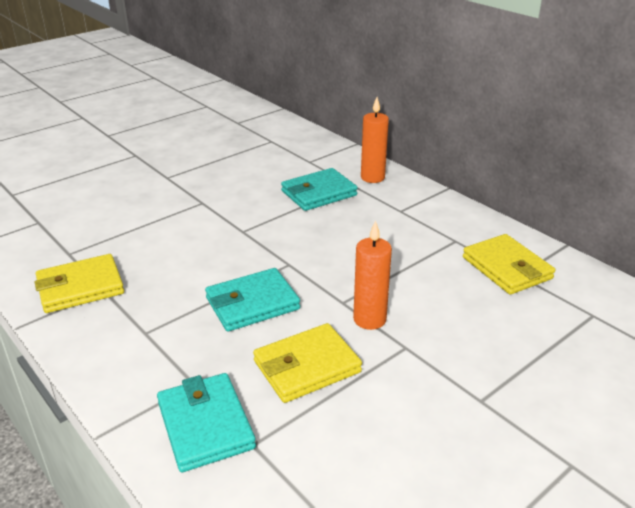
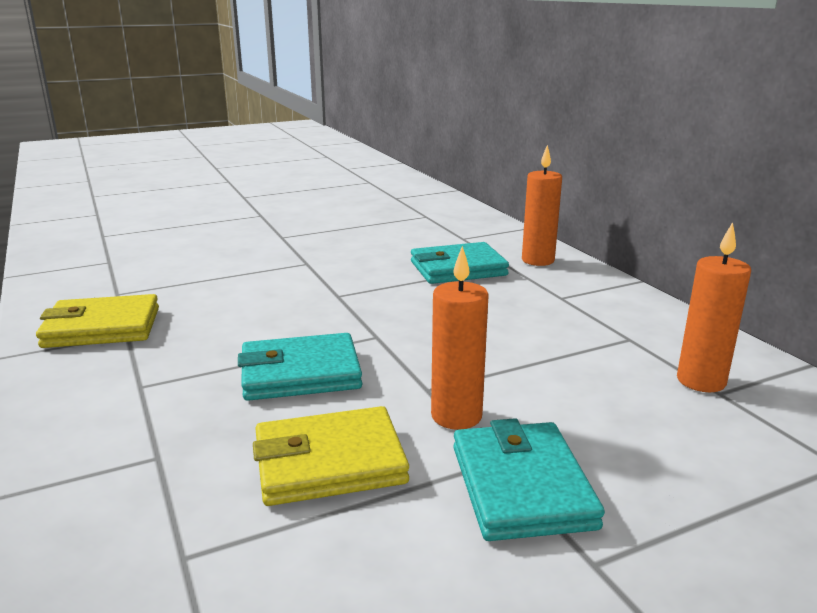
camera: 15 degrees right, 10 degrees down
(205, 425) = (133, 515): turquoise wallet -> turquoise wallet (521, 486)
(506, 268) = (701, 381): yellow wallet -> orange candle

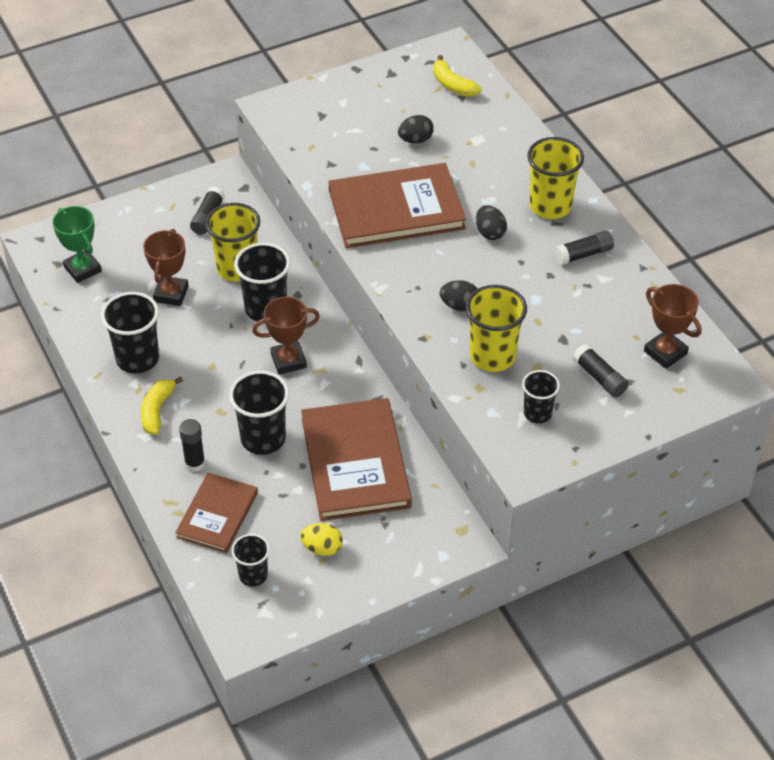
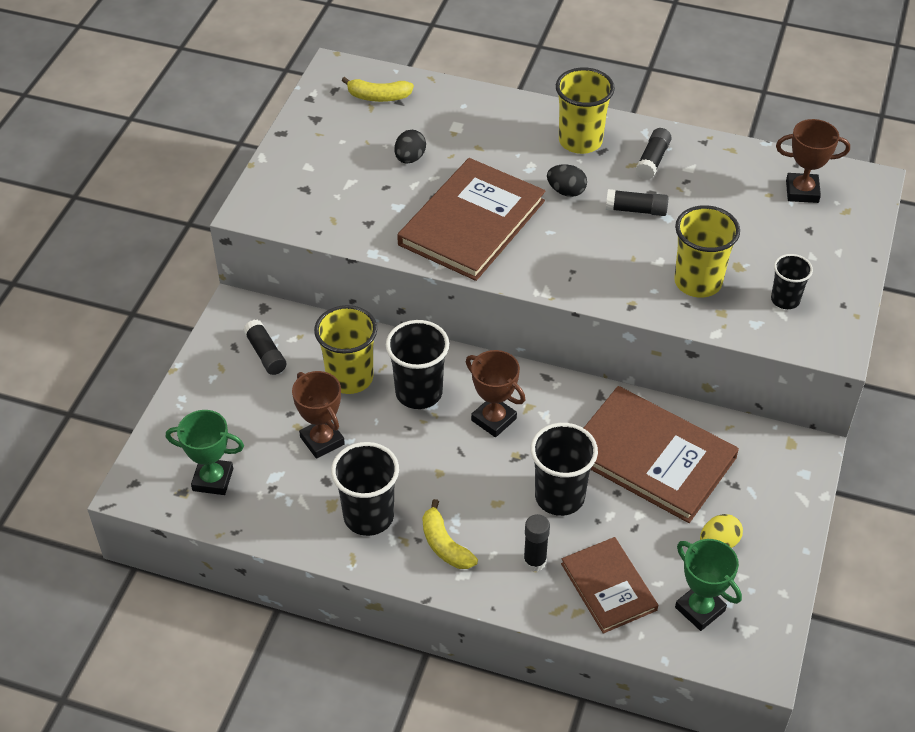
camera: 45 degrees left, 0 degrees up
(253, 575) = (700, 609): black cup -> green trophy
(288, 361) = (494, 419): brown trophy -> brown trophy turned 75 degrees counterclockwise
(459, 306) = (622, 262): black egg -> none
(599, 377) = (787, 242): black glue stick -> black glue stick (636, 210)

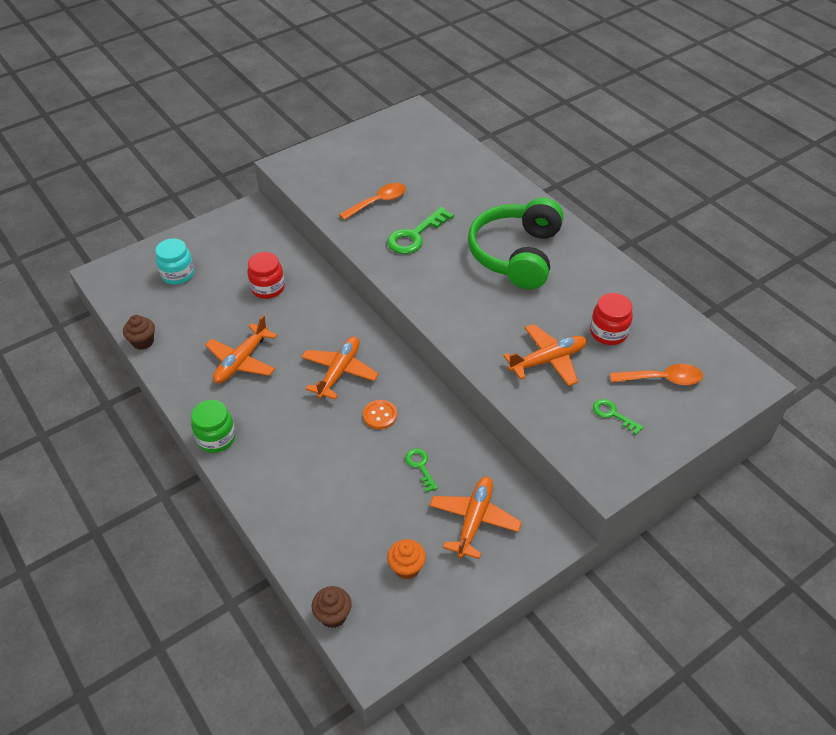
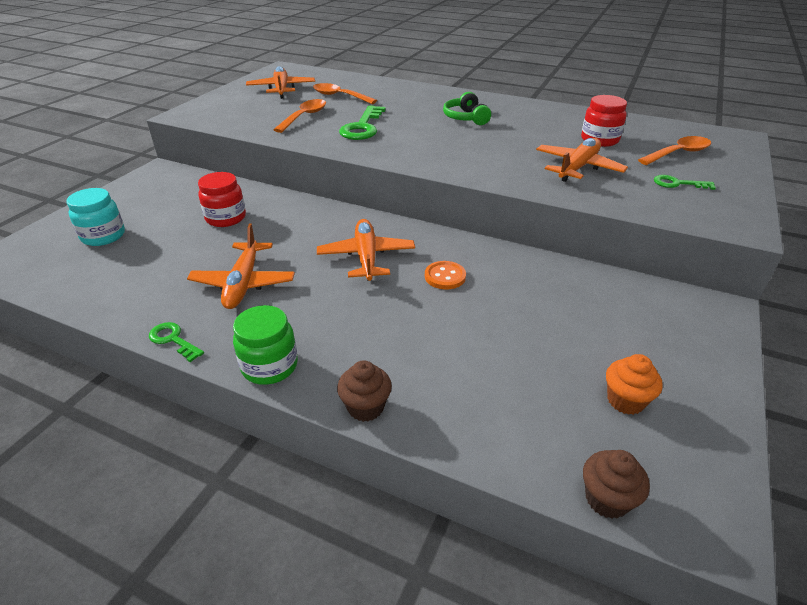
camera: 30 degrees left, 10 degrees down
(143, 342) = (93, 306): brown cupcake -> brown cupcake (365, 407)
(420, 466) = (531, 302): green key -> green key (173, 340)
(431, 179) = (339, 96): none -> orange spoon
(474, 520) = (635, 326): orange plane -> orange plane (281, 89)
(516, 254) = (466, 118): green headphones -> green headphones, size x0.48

⁂

Pictures aside, every entry above must be repeated exactly.

camera: 15 degrees right, 10 degrees down
(205, 425) = (133, 515): turquoise wallet -> turquoise wallet (521, 486)
(506, 268) = (701, 381): yellow wallet -> orange candle

camera: 45 degrees left, 0 degrees up
(253, 575) = (700, 609): black cup -> green trophy
(288, 361) = (494, 419): brown trophy -> brown trophy turned 75 degrees counterclockwise
(459, 306) = (622, 262): black egg -> none
(599, 377) = (787, 242): black glue stick -> black glue stick (636, 210)

camera: 30 degrees left, 10 degrees down
(143, 342) = (93, 306): brown cupcake -> brown cupcake (365, 407)
(420, 466) = (531, 302): green key -> green key (173, 340)
(431, 179) = (339, 96): none -> orange spoon
(474, 520) = (635, 326): orange plane -> orange plane (281, 89)
(516, 254) = (466, 118): green headphones -> green headphones, size x0.48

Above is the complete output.